* Work to complete: Update the records below by replacing "jar" with "glass jar" everywhere it appears, and leave everything else unchanged. Omit the pictures from your answer.

(Saved entries)
+===+
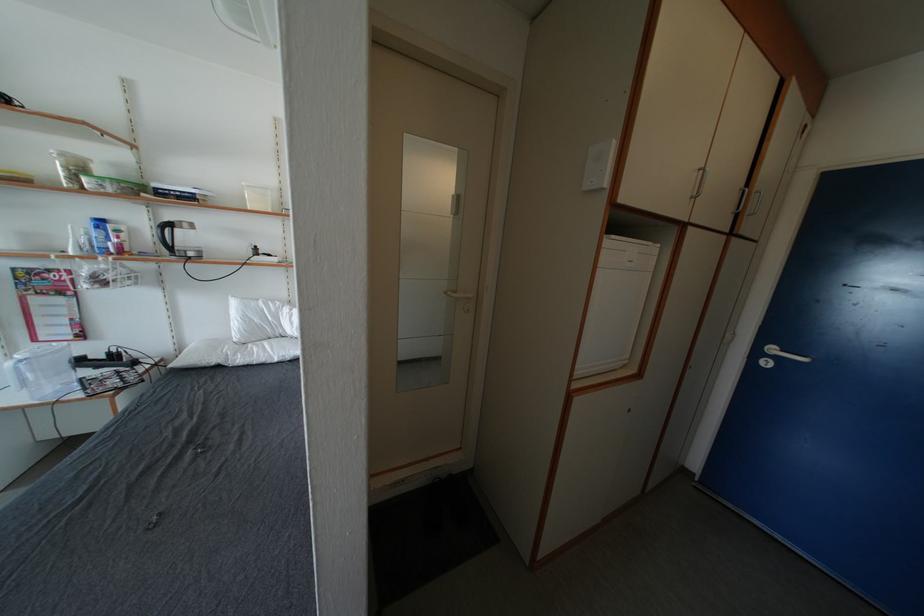
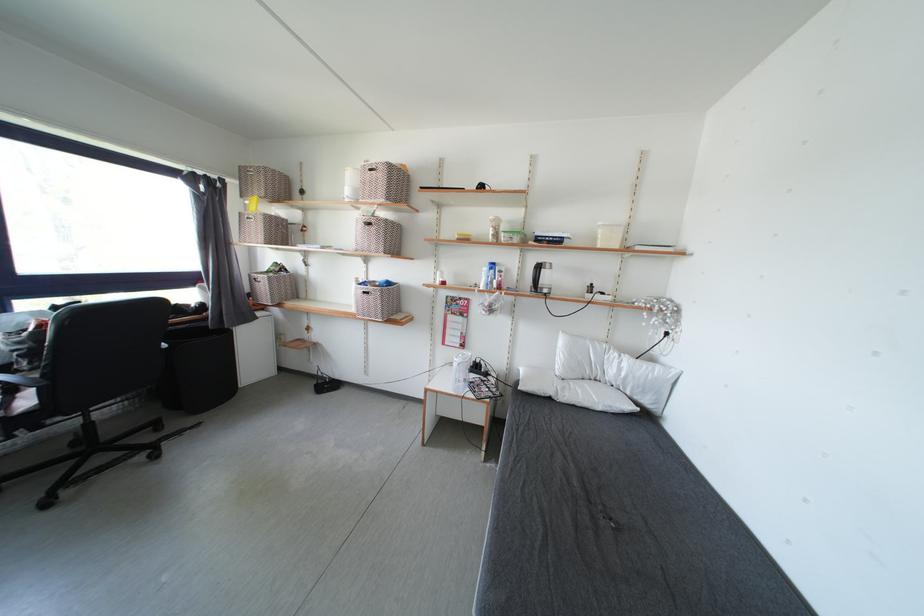
The point at (x=225, y=371) is marked in the first image. Where is the corresponding point in the second image?

(556, 403)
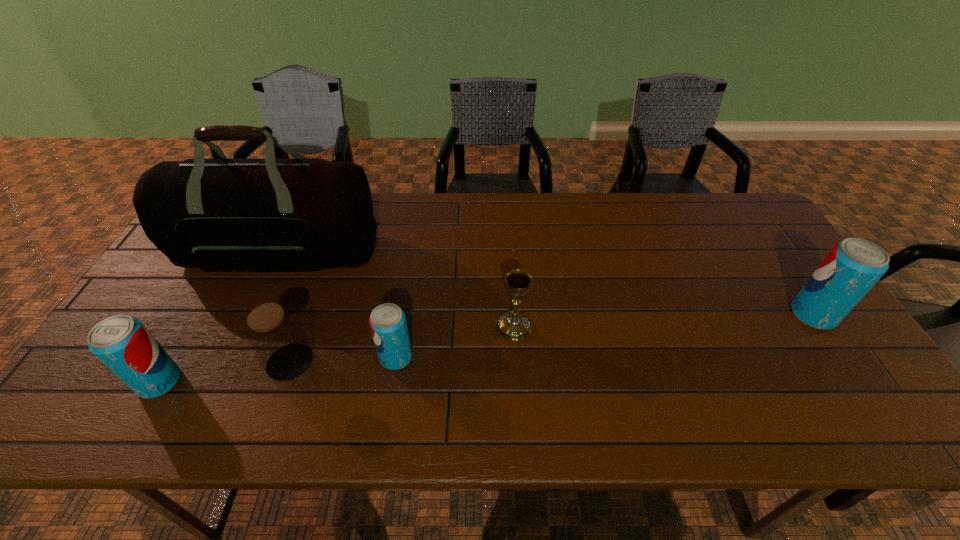
Where is `unoccupied area between the leftmost soda can and the rightmost soda can`? Image resolution: width=960 pixels, height=540 pixels. unoccupied area between the leftmost soda can and the rightmost soda can is located at coordinates (487, 348).

This screenshot has width=960, height=540. I want to click on vacant area that lies between the farthest soda can and the jar, so click(551, 339).

This screenshot has height=540, width=960. Find the location of `vacant space that's between the fifth object from left to right and the second shortest soda can`. vacant space that's between the fifth object from left to right and the second shortest soda can is located at coordinates (337, 354).

The width and height of the screenshot is (960, 540). Find the location of `vacant space that is in between the second shortest soda can and the jar`. vacant space that is in between the second shortest soda can and the jar is located at coordinates [x=225, y=372].

The image size is (960, 540). Find the location of `free spot between the second shortest soda can and the jar`. free spot between the second shortest soda can and the jar is located at coordinates (225, 372).

Find the location of a particular element. The width and height of the screenshot is (960, 540). object identified as the second closest to the second shortest soda can is located at coordinates (305, 214).

Locate which object is the fourth closest to the jar. Please provide its 2D coordinates. Your answer should be formatted as a tuple, i.e. [(x, y)], where the tuple contains the x and y coordinates of a point satisfying the conditions above.

[(512, 325)]

Locate which soda can is the closest to the second tallest soda can. Please provide its 2D coordinates. Your answer should be formatted as a tuple, i.e. [(x, y)], where the tuple contains the x and y coordinates of a point satisfying the conditions above.

[(388, 325)]

The height and width of the screenshot is (540, 960). I want to click on the closest soda can to the farthest soda can, so click(x=388, y=325).

Identify the location of free location that satisfies the following two spatial constraints: 1. on the back side of the second soda can from right to left; 2. on the left side of the jar. This screenshot has height=540, width=960. click(x=292, y=357).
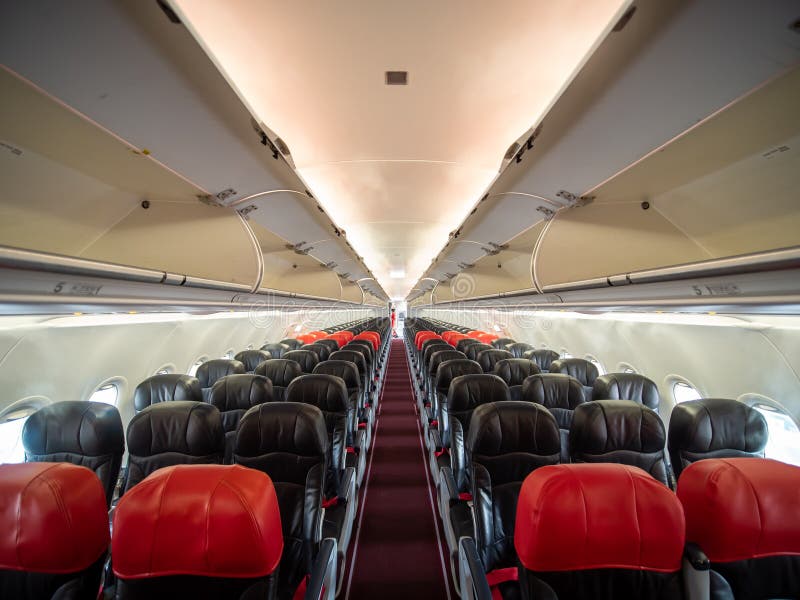
Identify the location of red top covered seats. (80, 518), (166, 529), (572, 513), (713, 507).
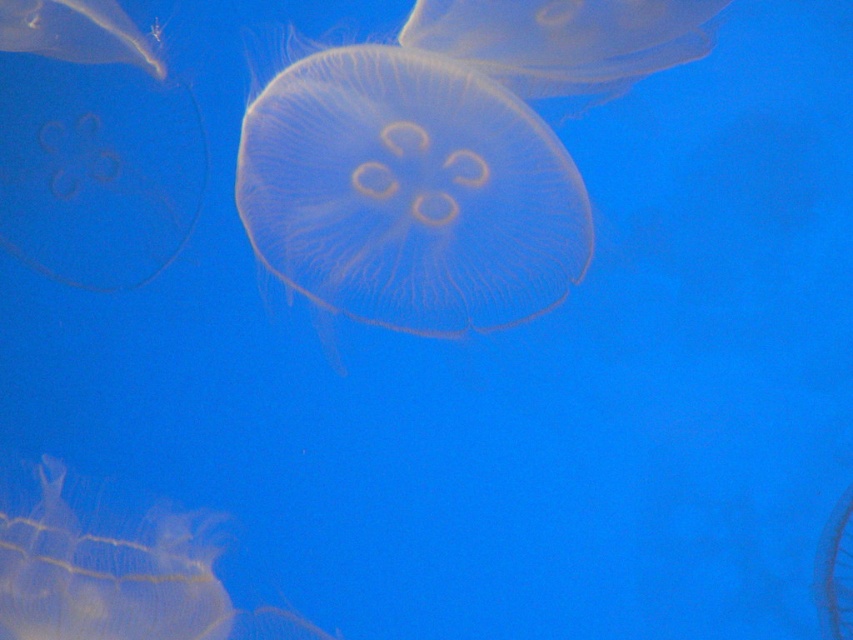
In the scene shown: You are an aquarium visitor observing the jellyfish tank. You notice two gelatinous creatures in the water. Which one is closer to you, the translucent gelatinous at lower left or the transparent gelatinous at upper left?

The translucent gelatinous at lower left is closer to you because it is in front of the transparent gelatinous at upper left.

You are an aquarium guide explaining the image to a visitor. You point to the point at coordinates point (x=409, y=193) and ask the visitor to identify what this point is located on. What should you tell them?

The point (x=409, y=193) is located on the translucent gelatinous at center.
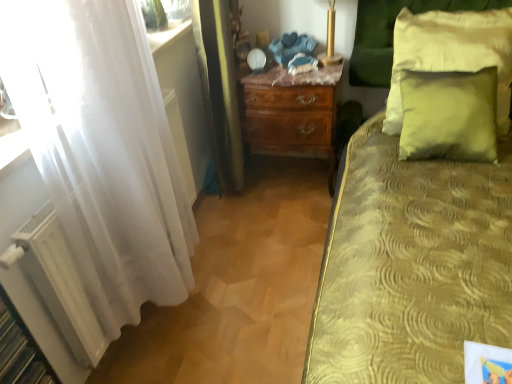
This screenshot has height=384, width=512. Find the location of `free space in front of mahogany wood nightstand at center`. free space in front of mahogany wood nightstand at center is located at coordinates (288, 219).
+===+
* Response area:
The point at (x=225, y=371) is marked in the first image. Where is the corresponding point in the second image?

(556, 403)
Where is `unoccupied area between the leftmost soda can and the rightmost soda can`? Image resolution: width=960 pixels, height=540 pixels. unoccupied area between the leftmost soda can and the rightmost soda can is located at coordinates (487, 348).

This screenshot has width=960, height=540. I want to click on vacant area that lies between the farthest soda can and the glass jar, so click(551, 339).

This screenshot has height=540, width=960. Find the location of `vacant space that's between the fifth object from left to right and the second shortest soda can`. vacant space that's between the fifth object from left to right and the second shortest soda can is located at coordinates (337, 354).

The width and height of the screenshot is (960, 540). Find the location of `vacant space that is in between the second shortest soda can and the glass jar`. vacant space that is in between the second shortest soda can and the glass jar is located at coordinates [x=225, y=372].

The image size is (960, 540). Find the location of `free spot between the second shortest soda can and the glass jar`. free spot between the second shortest soda can and the glass jar is located at coordinates (225, 372).

Find the location of a particular element. The width and height of the screenshot is (960, 540). object identified as the second closest to the second shortest soda can is located at coordinates (305, 214).

Locate which object is the fourth closest to the glass jar. Please provide its 2D coordinates. Your answer should be formatted as a tuple, i.e. [(x, y)], where the tuple contains the x and y coordinates of a point satisfying the conditions above.

[(512, 325)]

Locate which soda can is the closest to the second tallest soda can. Please provide its 2D coordinates. Your answer should be formatted as a tuple, i.e. [(x, y)], where the tuple contains the x and y coordinates of a point satisfying the conditions above.

[(388, 325)]

The height and width of the screenshot is (540, 960). I want to click on the closest soda can to the farthest soda can, so click(x=388, y=325).

Identify the location of free location that satisfies the following two spatial constraints: 1. on the back side of the second soda can from right to left; 2. on the left side of the glass jar. This screenshot has height=540, width=960. click(x=292, y=357).
Identify the location of red top covered seats. (80, 518), (166, 529), (572, 513), (713, 507).
In the scene shown: You are an aquarium visitor observing the jellyfish tank. You notice two gelatinous creatures in the water. Which one is closer to you, the translucent gelatinous at lower left or the transparent gelatinous at upper left?

The translucent gelatinous at lower left is closer to you because it is in front of the transparent gelatinous at upper left.

You are an aquarium guide explaining the image to a visitor. You point to the point at coordinates point (x=409, y=193) and ask the visitor to identify what this point is located on. What should you tell them?

The point (x=409, y=193) is located on the translucent gelatinous at center.
This screenshot has height=384, width=512. Find the location of `free space in front of mahogany wood nightstand at center`. free space in front of mahogany wood nightstand at center is located at coordinates (288, 219).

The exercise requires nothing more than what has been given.